▶ **WORK INSTRUCTION**:
In your copy of the data, include no pictures and alter nothing else.

▶ **DATA FOR PROCESSING**:

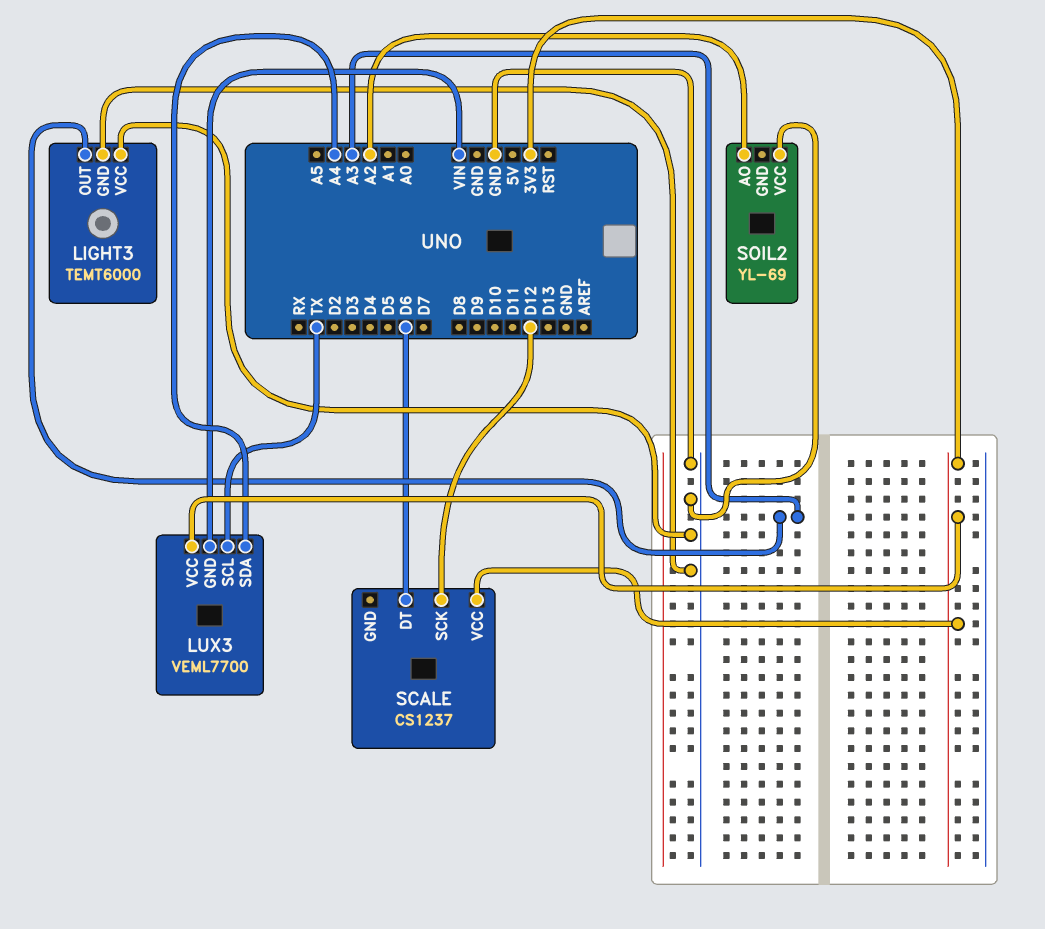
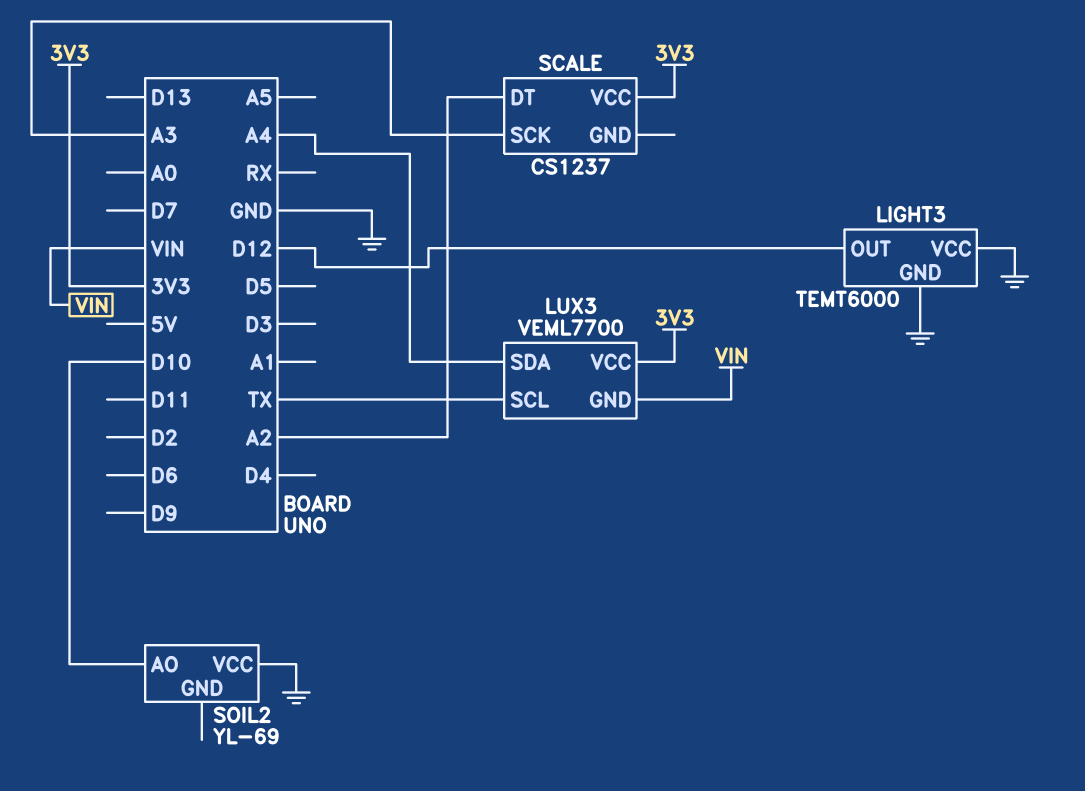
LIGHT3 pin OUT: A3 -> D12
SCALE pin DT: D6 -> A2
SCALE pin SCK: D12 -> A3
SOIL2 pin AO: A2 -> D10

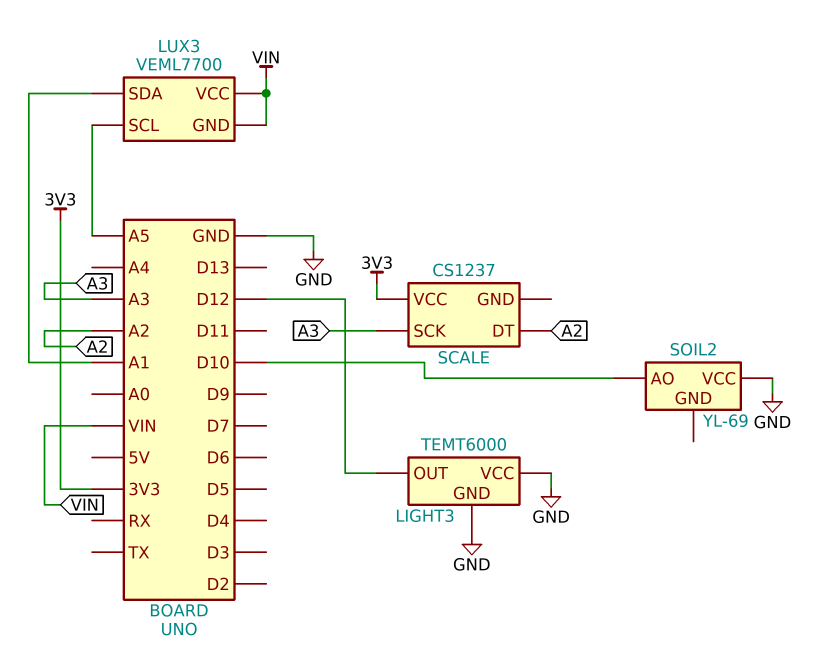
LUX3 pin SCL: TX -> A5
LUX3 pin SDA: A4 -> A1
LUX3 pin VCC: 3V3 -> VIN

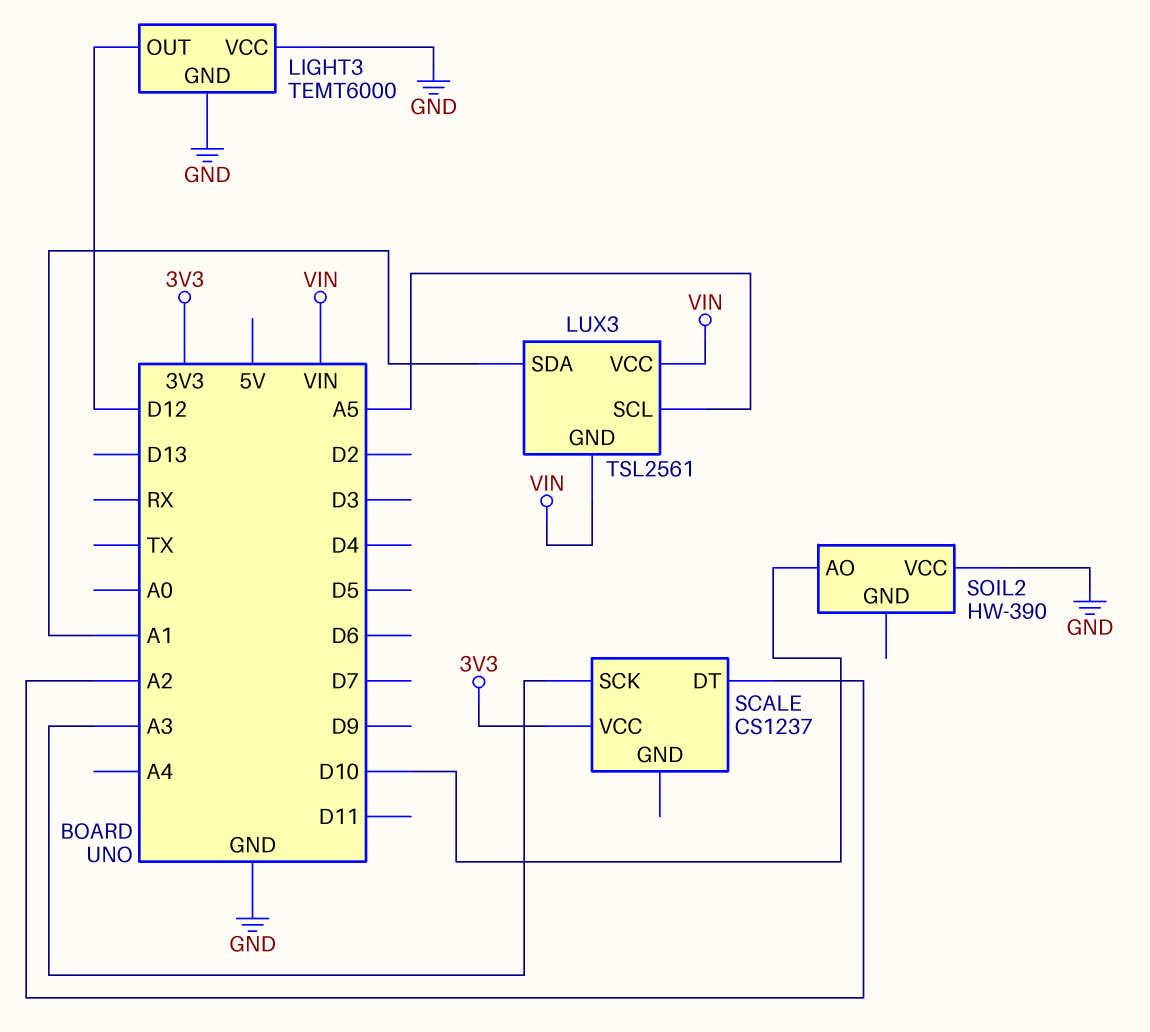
LUX3: VEML7700 -> TSL2561
SOIL2: YL-69 -> HW-390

▶ **ANSWER TO THIS EXERCISE**:
LIGHT3 pin OUT: A3 -> D12
SCALE pin DT: D6 -> A2
SCALE pin SCK: D12 -> A3
SOIL2 pin AO: A2 -> D10

LUX3 pin SCL: TX -> A5
LUX3 pin SDA: A4 -> A1
LUX3 pin VCC: 3V3 -> VIN

LUX3: VEML7700 -> TSL2561
SOIL2: YL-69 -> HW-390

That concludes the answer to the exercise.